WHAT THE TASK ASKS: What do the lines from the one containing "camera: 65 degrees right, 20 degrees down" through the end of the entries say? Quote them exactly, and only them.

DATA EXTRACT:
Content starts

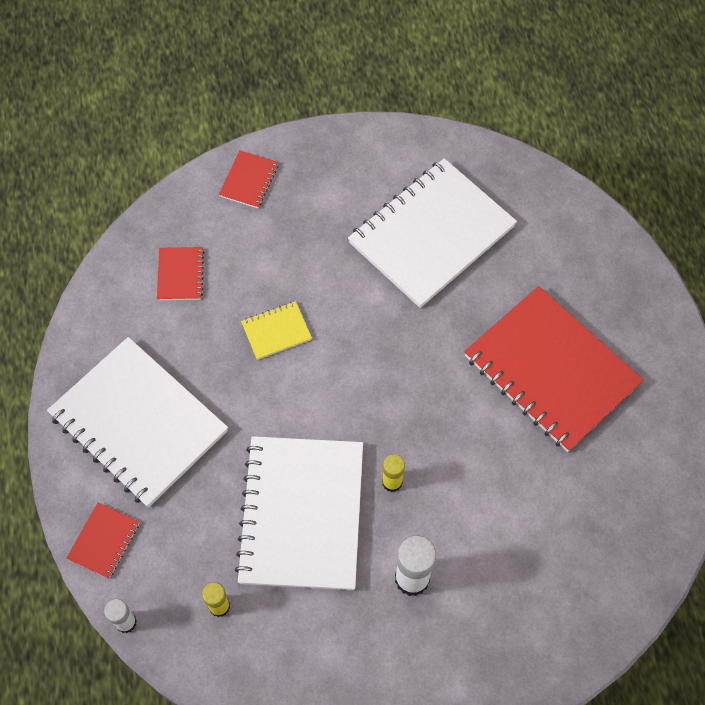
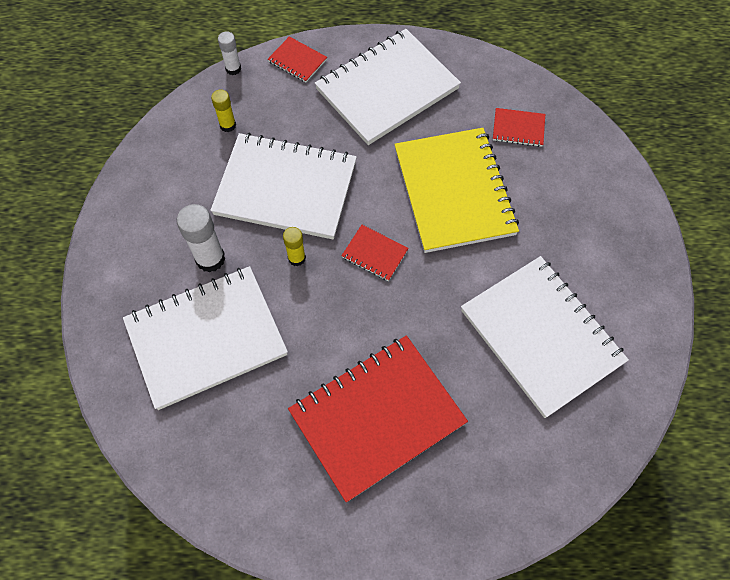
camera: 100 degrees right, 0 degrees up
red notebook [219,150,278,208] -> red notebook moved to [341,225,409,281]
yellow notebook [241,301,312,360] -> yellow notebook [394,128,519,253], size x2.39
none -> white notebook [123,266,288,410]

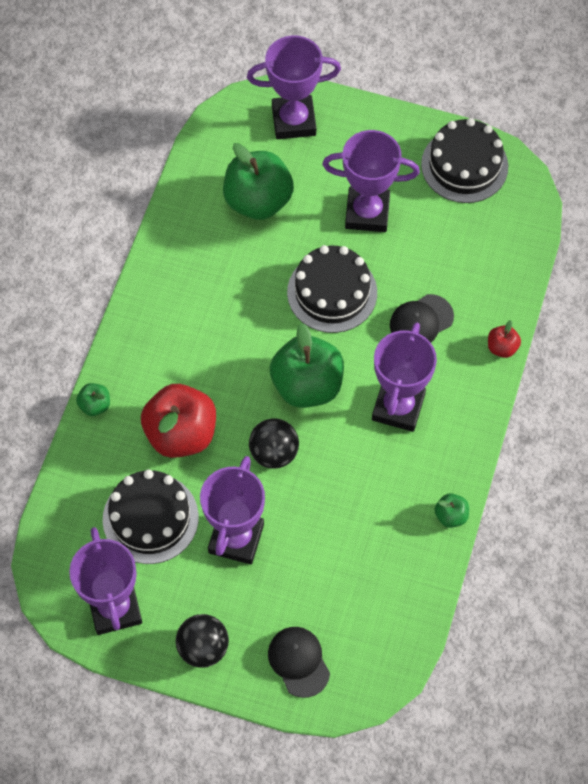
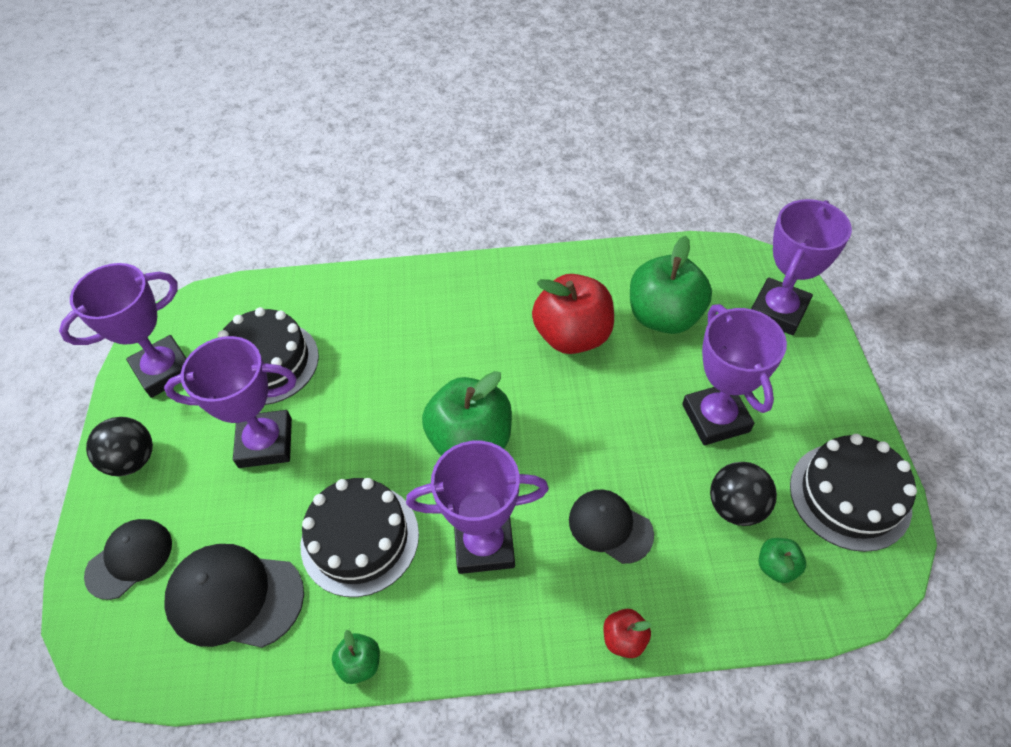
camera: 70 degrees right, 10 degrees down
green apple [76,383,110,416] -> green apple moved to [759,538,806,583]
red apple [141,384,216,458] -> red apple moved to [532,274,614,354]
purple trophy [247,36,341,139] -> purple trophy turned 60 degrees clockwise [751,199,852,335]
black ball [249,418,299,469] -> black ball moved to [710,462,777,526]
black cake [287,245,377,333] -> black cake moved to [301,478,419,597]
none -> black cap [164,544,304,648]

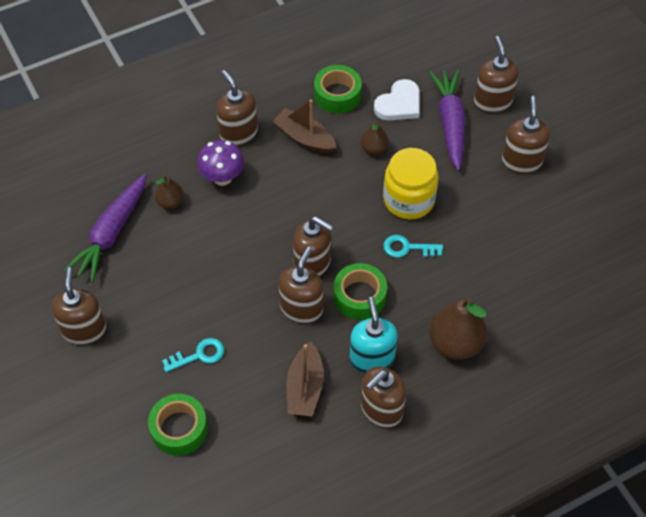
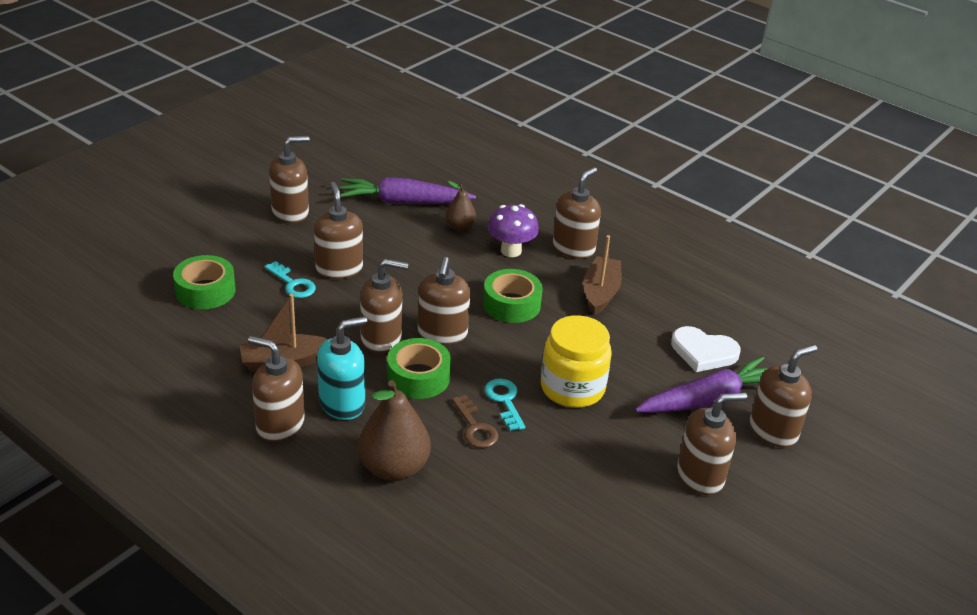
camera: 65 degrees right, 20 degrees down
green tape [314,65,362,114] -> green tape moved to [483,269,543,323]
brown pear [361,121,389,155] -> none
none -> brown soap dispenser [314,182,363,279]
none -> brown key [452,395,499,448]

Content ends

SOLUTION FOR THIS PROBLEM:
camera: 65 degrees right, 20 degrees down
green tape [314,65,362,114] -> green tape moved to [483,269,543,323]
brown pear [361,121,389,155] -> none
none -> brown soap dispenser [314,182,363,279]
none -> brown key [452,395,499,448]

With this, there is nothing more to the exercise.